**Given information**
=== Begin Enclosure ===
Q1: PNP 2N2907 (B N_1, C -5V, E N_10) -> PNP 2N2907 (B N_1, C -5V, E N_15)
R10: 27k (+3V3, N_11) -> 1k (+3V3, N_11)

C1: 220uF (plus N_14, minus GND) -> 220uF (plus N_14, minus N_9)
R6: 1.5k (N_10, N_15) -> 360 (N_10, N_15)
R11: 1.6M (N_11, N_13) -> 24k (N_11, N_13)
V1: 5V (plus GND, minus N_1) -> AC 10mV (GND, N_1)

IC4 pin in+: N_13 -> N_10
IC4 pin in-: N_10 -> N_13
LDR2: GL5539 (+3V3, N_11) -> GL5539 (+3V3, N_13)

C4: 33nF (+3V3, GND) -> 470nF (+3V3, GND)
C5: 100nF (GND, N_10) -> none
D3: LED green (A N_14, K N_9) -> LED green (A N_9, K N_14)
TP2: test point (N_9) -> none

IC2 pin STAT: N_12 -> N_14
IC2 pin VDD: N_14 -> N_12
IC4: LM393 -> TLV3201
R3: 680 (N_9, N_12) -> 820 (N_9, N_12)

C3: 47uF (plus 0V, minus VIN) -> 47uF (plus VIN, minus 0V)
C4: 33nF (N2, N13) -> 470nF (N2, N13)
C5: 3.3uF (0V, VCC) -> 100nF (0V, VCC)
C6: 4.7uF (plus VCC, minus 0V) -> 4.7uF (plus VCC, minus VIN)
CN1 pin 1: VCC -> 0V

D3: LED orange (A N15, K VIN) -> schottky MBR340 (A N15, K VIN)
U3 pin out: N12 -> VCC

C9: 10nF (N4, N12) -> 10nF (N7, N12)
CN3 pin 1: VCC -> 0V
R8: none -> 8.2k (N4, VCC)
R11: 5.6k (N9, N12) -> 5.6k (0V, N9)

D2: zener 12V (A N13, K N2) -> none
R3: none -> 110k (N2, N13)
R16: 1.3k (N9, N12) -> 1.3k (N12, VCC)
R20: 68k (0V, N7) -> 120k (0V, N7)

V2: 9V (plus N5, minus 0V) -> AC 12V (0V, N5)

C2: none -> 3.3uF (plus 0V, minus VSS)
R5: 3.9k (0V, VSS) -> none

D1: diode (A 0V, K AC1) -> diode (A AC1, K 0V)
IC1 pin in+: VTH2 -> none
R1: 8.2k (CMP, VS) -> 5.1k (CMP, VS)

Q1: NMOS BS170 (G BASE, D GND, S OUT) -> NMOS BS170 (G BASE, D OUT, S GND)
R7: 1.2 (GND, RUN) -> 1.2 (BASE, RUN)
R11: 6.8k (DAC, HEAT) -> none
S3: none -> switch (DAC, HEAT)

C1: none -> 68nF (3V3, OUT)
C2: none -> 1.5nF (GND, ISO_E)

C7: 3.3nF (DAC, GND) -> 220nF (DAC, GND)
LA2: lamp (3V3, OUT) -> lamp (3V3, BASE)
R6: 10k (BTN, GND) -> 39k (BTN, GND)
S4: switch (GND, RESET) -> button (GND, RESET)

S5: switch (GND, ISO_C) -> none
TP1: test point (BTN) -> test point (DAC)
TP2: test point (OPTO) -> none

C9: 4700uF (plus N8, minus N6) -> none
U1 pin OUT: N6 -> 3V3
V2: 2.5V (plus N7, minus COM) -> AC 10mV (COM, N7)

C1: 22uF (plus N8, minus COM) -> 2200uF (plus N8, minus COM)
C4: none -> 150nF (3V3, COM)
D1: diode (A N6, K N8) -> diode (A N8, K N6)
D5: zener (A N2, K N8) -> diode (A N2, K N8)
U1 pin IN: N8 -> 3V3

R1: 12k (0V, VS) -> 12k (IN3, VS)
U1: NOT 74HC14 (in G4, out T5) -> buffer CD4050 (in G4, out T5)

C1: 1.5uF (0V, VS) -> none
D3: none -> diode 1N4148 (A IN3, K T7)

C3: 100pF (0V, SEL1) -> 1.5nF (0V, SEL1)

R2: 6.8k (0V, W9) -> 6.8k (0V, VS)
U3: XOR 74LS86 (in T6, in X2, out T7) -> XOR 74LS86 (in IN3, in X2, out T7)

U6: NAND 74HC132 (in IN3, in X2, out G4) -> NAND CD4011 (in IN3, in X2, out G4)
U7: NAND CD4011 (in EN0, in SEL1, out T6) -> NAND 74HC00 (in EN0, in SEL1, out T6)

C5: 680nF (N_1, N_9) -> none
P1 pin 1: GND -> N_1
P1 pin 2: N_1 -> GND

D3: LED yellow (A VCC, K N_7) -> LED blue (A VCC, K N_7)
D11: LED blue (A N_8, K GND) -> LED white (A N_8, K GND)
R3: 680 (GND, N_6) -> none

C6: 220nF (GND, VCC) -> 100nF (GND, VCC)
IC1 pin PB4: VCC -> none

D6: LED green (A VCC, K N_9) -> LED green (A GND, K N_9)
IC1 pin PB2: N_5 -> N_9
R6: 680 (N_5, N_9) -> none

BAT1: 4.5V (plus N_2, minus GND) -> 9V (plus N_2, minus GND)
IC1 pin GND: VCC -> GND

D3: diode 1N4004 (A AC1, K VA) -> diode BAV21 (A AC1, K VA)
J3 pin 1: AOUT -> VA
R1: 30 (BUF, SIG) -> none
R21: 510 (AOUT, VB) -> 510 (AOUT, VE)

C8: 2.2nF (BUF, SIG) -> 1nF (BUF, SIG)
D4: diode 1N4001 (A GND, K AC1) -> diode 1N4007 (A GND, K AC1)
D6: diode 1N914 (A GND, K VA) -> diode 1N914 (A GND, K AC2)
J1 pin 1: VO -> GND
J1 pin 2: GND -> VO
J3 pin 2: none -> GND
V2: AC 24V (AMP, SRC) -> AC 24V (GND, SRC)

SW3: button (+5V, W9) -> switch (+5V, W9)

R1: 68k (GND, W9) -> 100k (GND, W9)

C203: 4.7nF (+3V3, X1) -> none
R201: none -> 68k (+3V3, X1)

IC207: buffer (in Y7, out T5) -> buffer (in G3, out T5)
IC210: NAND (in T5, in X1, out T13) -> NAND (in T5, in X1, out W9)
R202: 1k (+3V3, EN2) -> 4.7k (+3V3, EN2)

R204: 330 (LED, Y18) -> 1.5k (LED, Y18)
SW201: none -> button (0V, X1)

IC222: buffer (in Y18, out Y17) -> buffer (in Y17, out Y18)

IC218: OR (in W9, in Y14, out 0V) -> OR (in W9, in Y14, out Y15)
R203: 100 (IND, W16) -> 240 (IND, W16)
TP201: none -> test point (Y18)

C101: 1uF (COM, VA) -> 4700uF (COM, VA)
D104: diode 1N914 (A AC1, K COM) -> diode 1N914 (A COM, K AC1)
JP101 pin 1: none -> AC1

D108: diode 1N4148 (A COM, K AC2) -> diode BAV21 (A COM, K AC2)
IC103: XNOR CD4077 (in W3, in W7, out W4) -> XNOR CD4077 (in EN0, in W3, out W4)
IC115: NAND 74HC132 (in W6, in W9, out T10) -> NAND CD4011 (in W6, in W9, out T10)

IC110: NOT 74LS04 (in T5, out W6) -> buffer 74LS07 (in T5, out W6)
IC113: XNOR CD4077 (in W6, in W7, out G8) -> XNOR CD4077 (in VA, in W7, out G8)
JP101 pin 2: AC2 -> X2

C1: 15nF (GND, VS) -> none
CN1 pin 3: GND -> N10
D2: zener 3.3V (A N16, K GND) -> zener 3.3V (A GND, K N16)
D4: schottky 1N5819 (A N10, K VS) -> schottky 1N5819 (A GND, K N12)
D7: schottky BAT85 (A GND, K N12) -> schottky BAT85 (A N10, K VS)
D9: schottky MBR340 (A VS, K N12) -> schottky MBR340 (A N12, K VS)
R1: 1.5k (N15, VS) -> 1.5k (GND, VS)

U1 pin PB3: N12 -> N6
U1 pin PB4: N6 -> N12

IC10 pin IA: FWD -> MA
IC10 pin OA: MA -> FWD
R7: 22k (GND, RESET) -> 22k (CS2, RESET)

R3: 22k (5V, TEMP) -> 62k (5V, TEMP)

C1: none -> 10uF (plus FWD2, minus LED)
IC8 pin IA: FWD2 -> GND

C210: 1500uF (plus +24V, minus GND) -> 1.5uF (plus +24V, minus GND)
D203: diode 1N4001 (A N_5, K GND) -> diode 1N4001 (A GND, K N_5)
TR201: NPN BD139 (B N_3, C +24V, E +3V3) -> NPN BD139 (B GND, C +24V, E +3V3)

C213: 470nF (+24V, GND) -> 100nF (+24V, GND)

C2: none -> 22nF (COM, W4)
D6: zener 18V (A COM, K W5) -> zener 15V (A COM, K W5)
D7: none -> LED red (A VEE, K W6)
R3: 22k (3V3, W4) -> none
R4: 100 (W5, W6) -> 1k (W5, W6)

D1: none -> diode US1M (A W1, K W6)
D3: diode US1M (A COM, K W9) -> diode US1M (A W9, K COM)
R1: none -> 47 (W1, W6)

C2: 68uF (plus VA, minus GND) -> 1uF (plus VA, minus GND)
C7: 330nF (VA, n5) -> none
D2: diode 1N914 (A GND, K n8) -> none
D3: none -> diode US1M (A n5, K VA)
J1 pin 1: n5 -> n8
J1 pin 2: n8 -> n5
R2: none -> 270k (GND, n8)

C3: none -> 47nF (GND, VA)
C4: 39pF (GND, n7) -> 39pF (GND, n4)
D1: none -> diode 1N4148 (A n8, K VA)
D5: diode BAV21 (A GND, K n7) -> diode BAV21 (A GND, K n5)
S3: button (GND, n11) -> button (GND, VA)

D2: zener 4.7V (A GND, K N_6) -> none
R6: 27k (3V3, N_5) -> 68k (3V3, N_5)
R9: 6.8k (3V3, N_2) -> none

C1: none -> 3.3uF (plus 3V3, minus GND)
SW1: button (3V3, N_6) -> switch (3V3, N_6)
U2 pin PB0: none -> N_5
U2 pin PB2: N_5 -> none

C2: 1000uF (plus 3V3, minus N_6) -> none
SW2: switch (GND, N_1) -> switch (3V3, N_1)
=== End Enclosure ===
**The task**
Starting with the line with "U1 pin PB3: N12 -> N6" above and going on through the line with "D2: zener 4.7V (A GND, K N_6) -> none", transcribe every line exactly, both ends included, and add nothing.

**Exercise result**
U1 pin PB3: N12 -> N6
U1 pin PB4: N6 -> N12

IC10 pin IA: FWD -> MA
IC10 pin OA: MA -> FWD
R7: 22k (GND, RESET) -> 22k (CS2, RESET)

R3: 22k (5V, TEMP) -> 62k (5V, TEMP)

C1: none -> 10uF (plus FWD2, minus LED)
IC8 pin IA: FWD2 -> GND

C210: 1500uF (plus +24V, minus GND) -> 1.5uF (plus +24V, minus GND)
D203: diode 1N4001 (A N_5, K GND) -> diode 1N4001 (A GND, K N_5)
TR201: NPN BD139 (B N_3, C +24V, E +3V3) -> NPN BD139 (B GND, C +24V, E +3V3)

C213: 470nF (+24V, GND) -> 100nF (+24V, GND)

C2: none -> 22nF (COM, W4)
D6: zener 18V (A COM, K W5) -> zener 15V (A COM, K W5)
D7: none -> LED red (A VEE, K W6)
R3: 22k (3V3, W4) -> none
R4: 100 (W5, W6) -> 1k (W5, W6)

D1: none -> diode US1M (A W1, K W6)
D3: diode US1M (A COM, K W9) -> diode US1M (A W9, K COM)
R1: none -> 47 (W1, W6)

C2: 68uF (plus VA, minus GND) -> 1uF (plus VA, minus GND)
C7: 330nF (VA, n5) -> none
D2: diode 1N914 (A GND, K n8) -> none
D3: none -> diode US1M (A n5, K VA)
J1 pin 1: n5 -> n8
J1 pin 2: n8 -> n5
R2: none -> 270k (GND, n8)

C3: none -> 47nF (GND, VA)
C4: 39pF (GND, n7) -> 39pF (GND, n4)
D1: none -> diode 1N4148 (A n8, K VA)
D5: diode BAV21 (A GND, K n7) -> diode BAV21 (A GND, K n5)
S3: button (GND, n11) -> button (GND, VA)

D2: zener 4.7V (A GND, K N_6) -> none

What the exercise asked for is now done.